[WORK ORDER]:
The answer should be every line below, repeated exactly, with the images left out.

━━━━

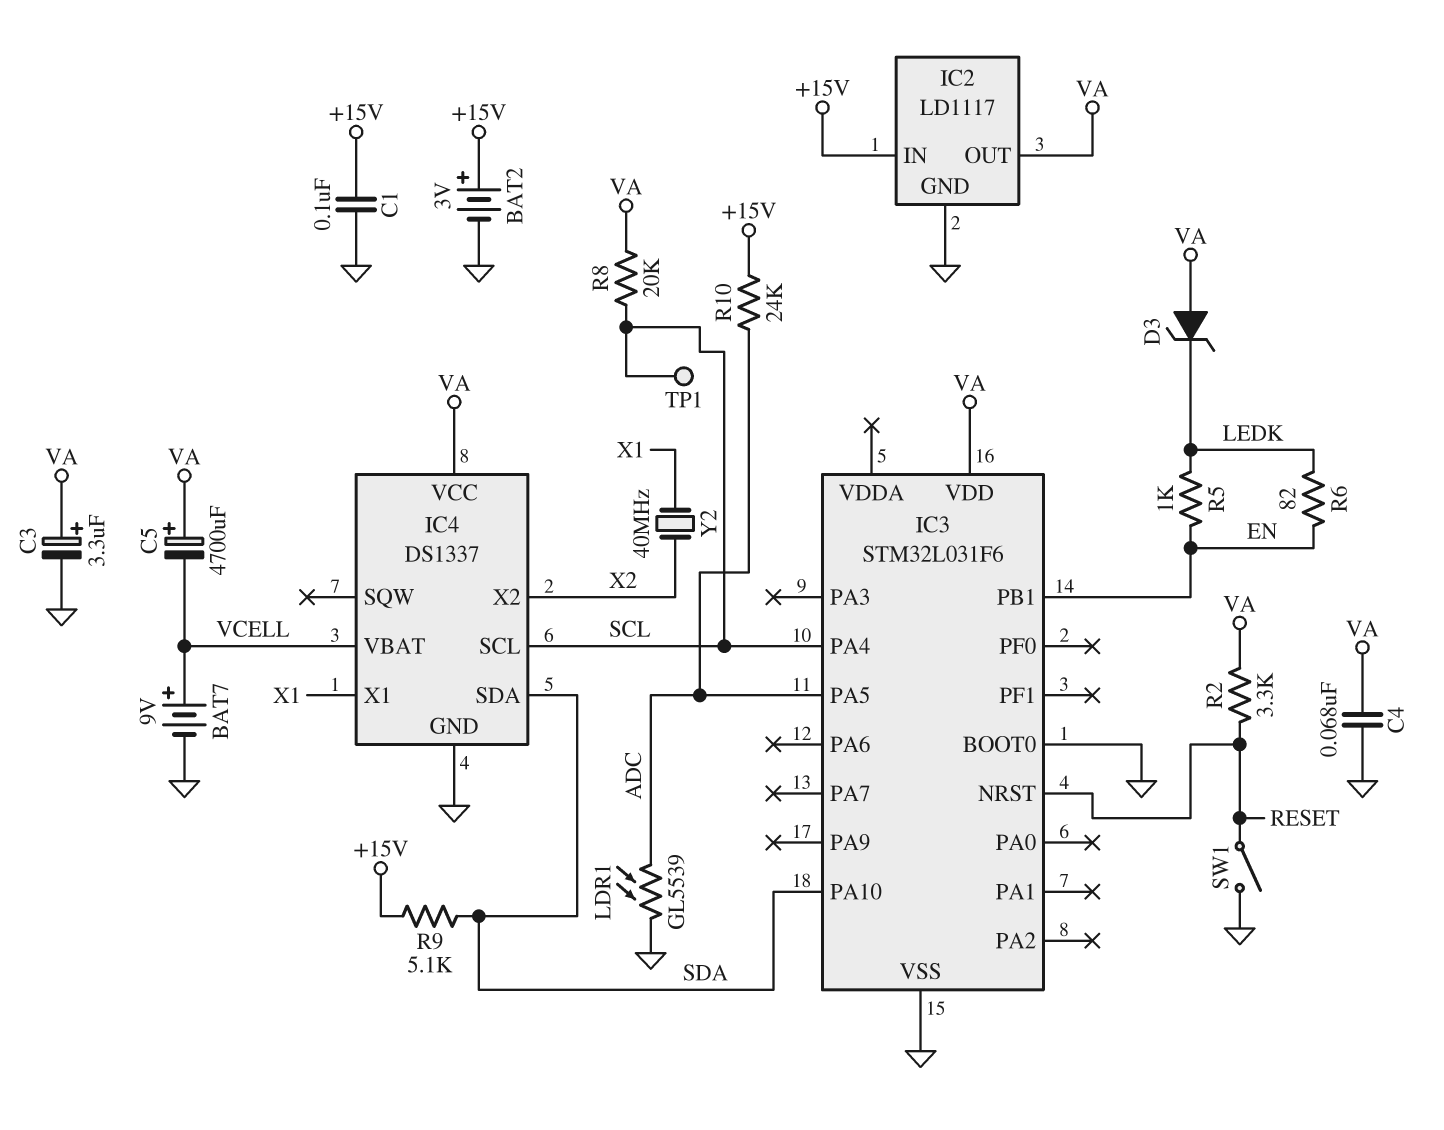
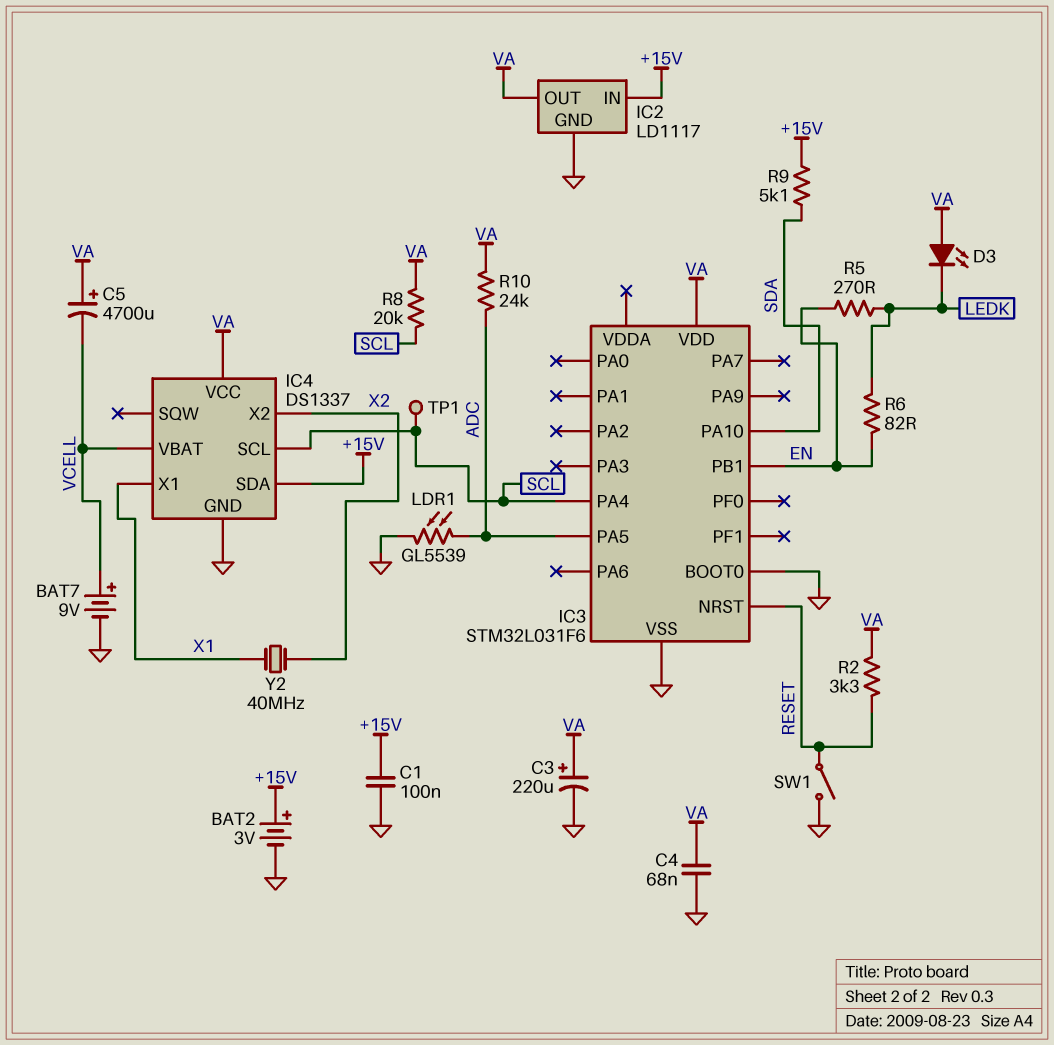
C3: 3.3uF (plus VA, minus GND) -> 220uF (plus VA, minus GND)
D3: zener (A VA, K LEDK) -> LED (A VA, K LEDK)
IC4 pin SDA: SDA -> +15V
R5: 1k (EN, LEDK) -> 270 (EN, LEDK)
R10: 24k (+15V, ADC) -> 24k (ADC, VA)

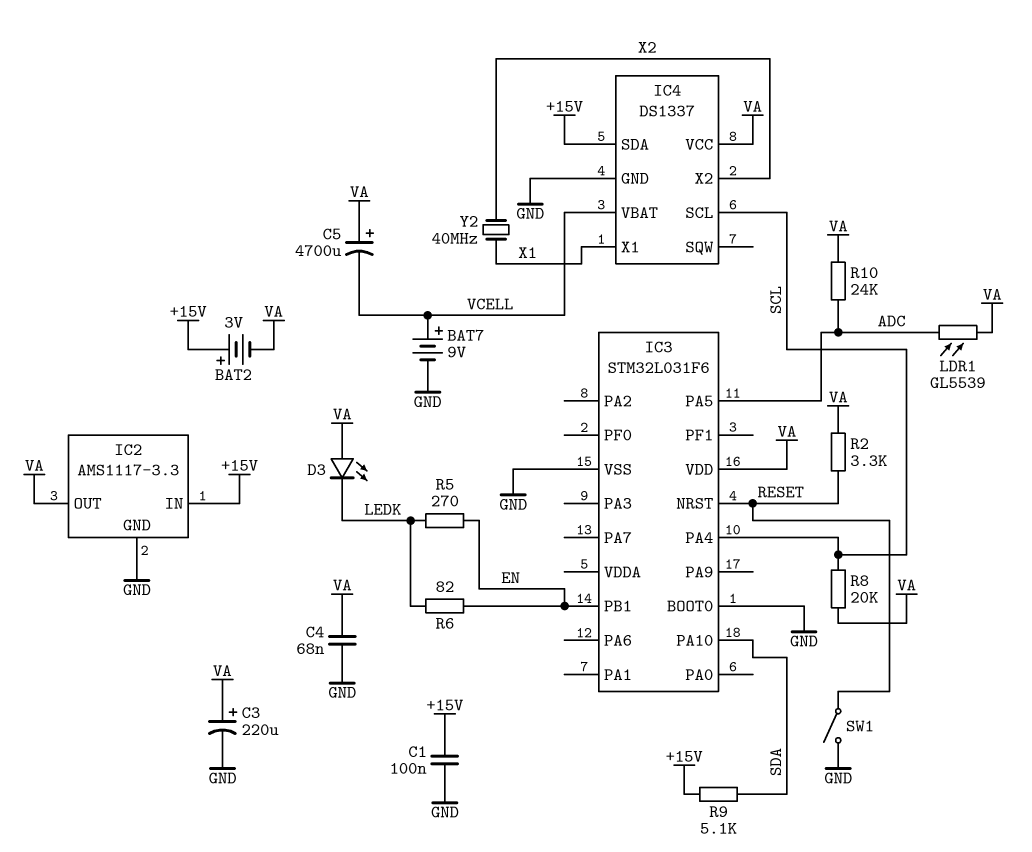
BAT2: 3V (plus +15V, minus GND) -> 3V (plus +15V, minus VA)
IC2: LD1117 -> AMS1117-3.3
LDR1: GL5539 (ADC, GND) -> GL5539 (ADC, VA)
TP1: test point (SCL) -> none

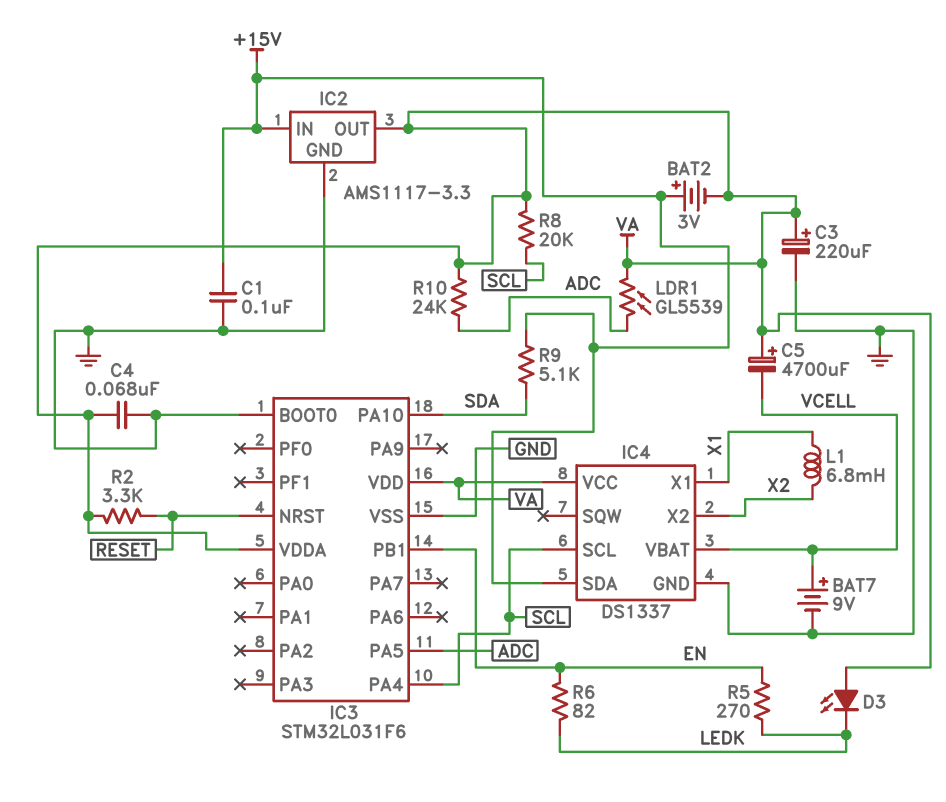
IC3 pin VDDA: none -> VA
L1: none -> 6.8mH (X1, X2)
SW1: switch (GND, RESET) -> none
Y2: 40MHz (X1, X2) -> none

━━━━

[SOLUTION FOR THIS TASK]:
C3: 3.3uF (plus VA, minus GND) -> 220uF (plus VA, minus GND)
D3: zener (A VA, K LEDK) -> LED (A VA, K LEDK)
IC4 pin SDA: SDA -> +15V
R5: 1k (EN, LEDK) -> 270 (EN, LEDK)
R10: 24k (+15V, ADC) -> 24k (ADC, VA)

BAT2: 3V (plus +15V, minus GND) -> 3V (plus +15V, minus VA)
IC2: LD1117 -> AMS1117-3.3
LDR1: GL5539 (ADC, GND) -> GL5539 (ADC, VA)
TP1: test point (SCL) -> none

IC3 pin VDDA: none -> VA
L1: none -> 6.8mH (X1, X2)
SW1: switch (GND, RESET) -> none
Y2: 40MHz (X1, X2) -> none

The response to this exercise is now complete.